--- Records for this task Enclosed Below ---
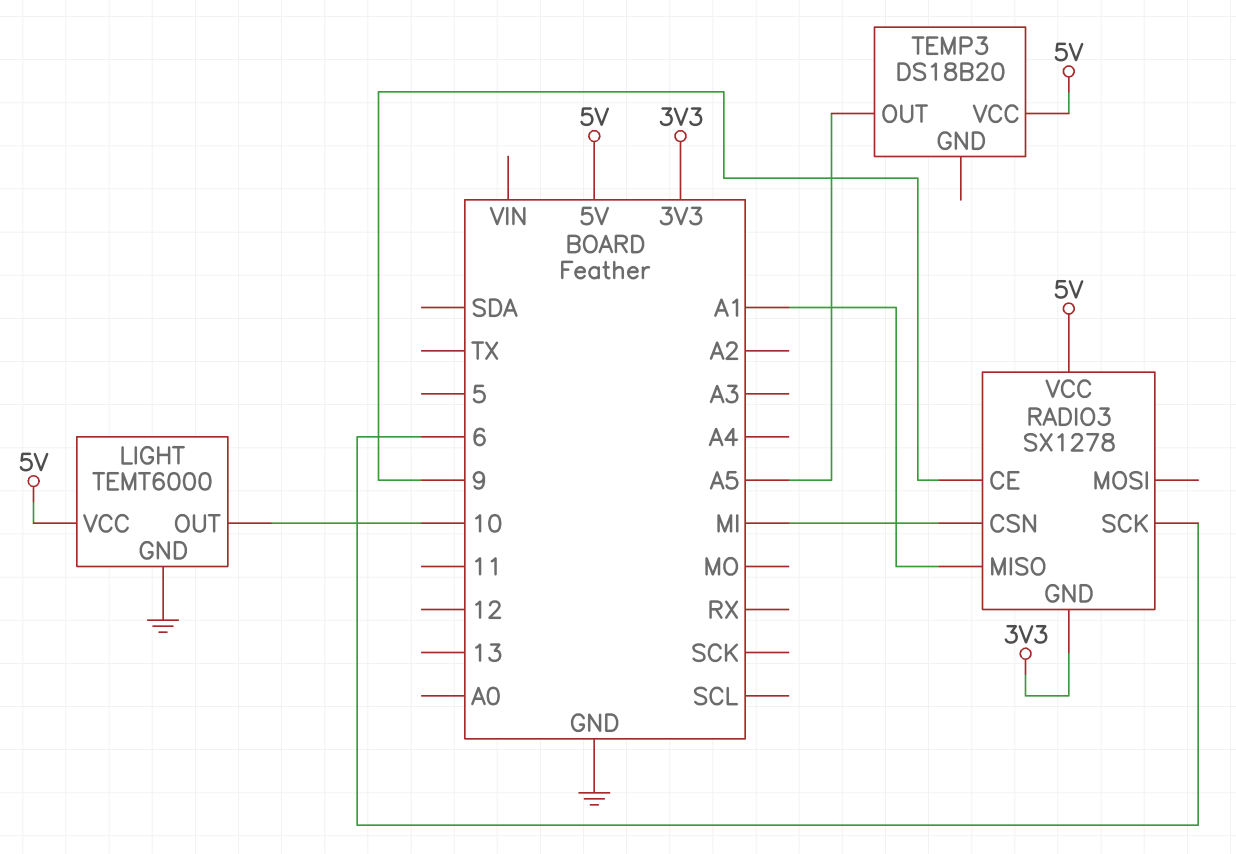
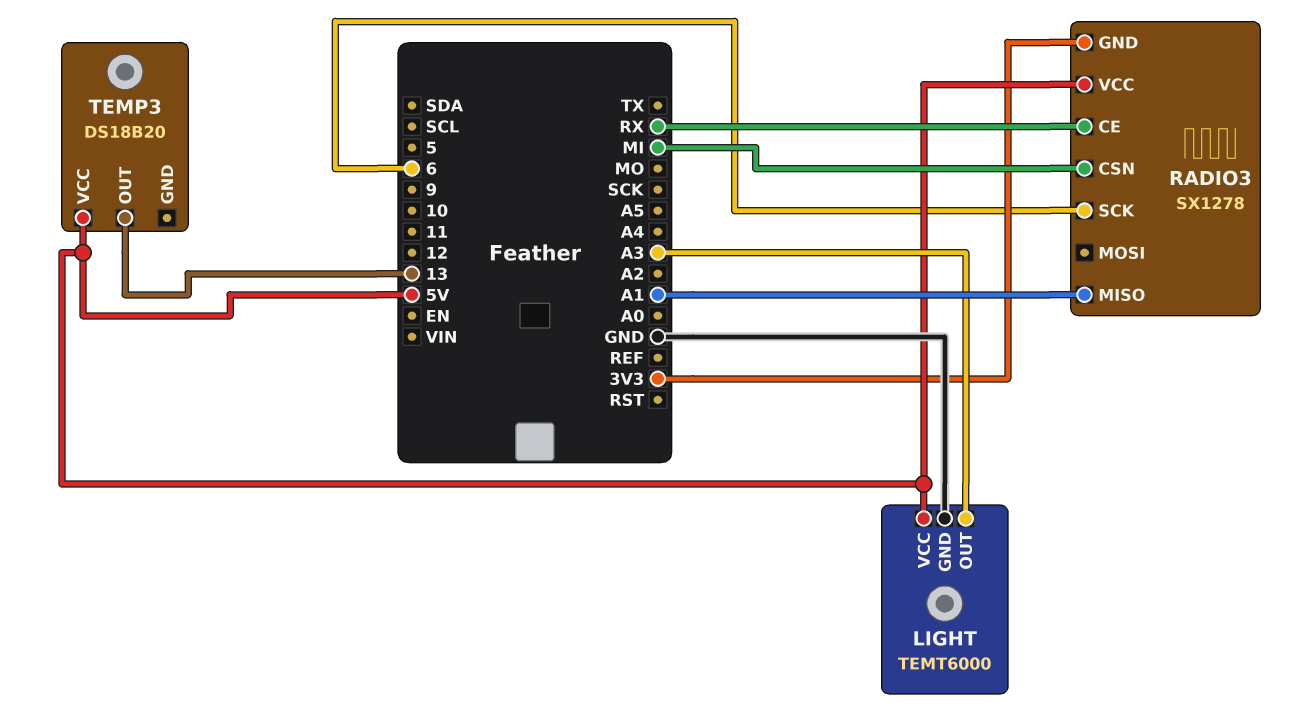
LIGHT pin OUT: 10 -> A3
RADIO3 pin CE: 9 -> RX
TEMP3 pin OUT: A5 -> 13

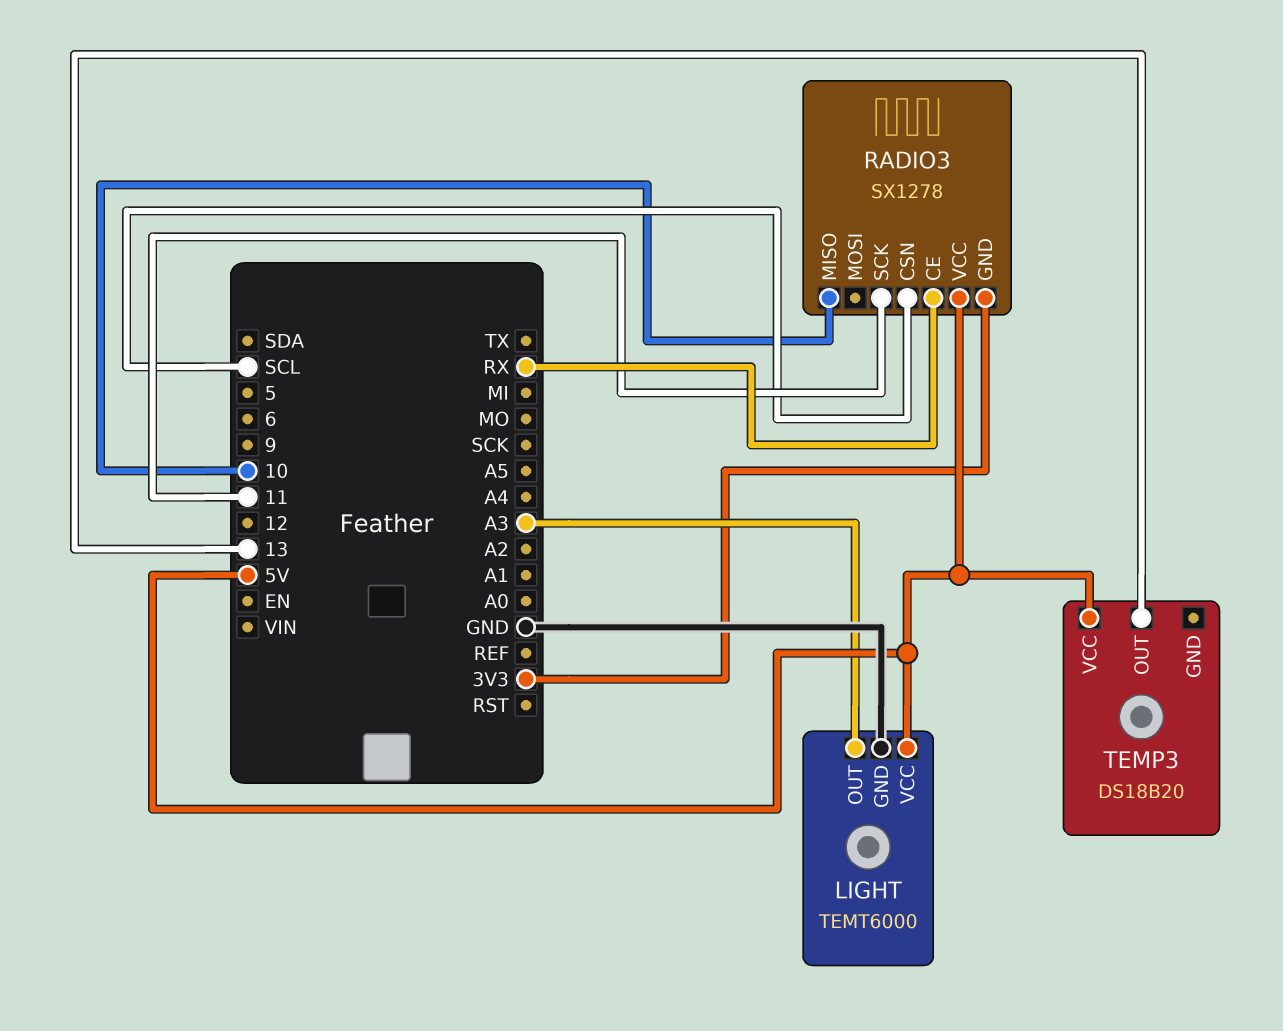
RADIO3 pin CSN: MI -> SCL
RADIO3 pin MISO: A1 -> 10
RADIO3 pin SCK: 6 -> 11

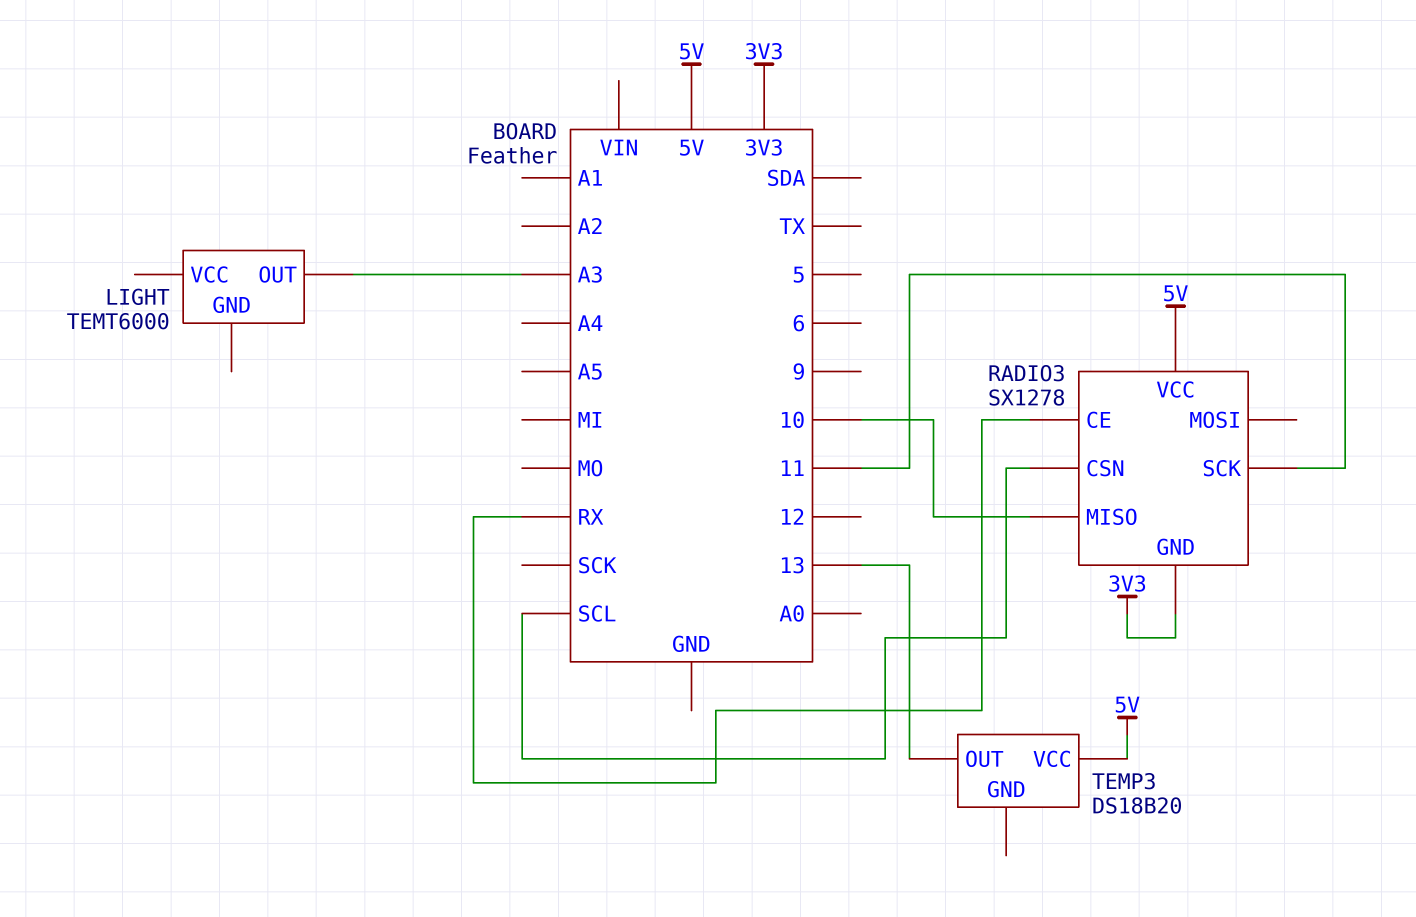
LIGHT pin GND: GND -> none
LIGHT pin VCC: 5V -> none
--- End of Enclosed Records for this task ---
▸ **Aim of the exercise**: Please give an exact copy of the lines from the line containing "RADIO3 pin MISO: A1 -> 10" through the end of the records above, pictures excluded.

▸ **Answer box**:
RADIO3 pin MISO: A1 -> 10
RADIO3 pin SCK: 6 -> 11

LIGHT pin GND: GND -> none
LIGHT pin VCC: 5V -> none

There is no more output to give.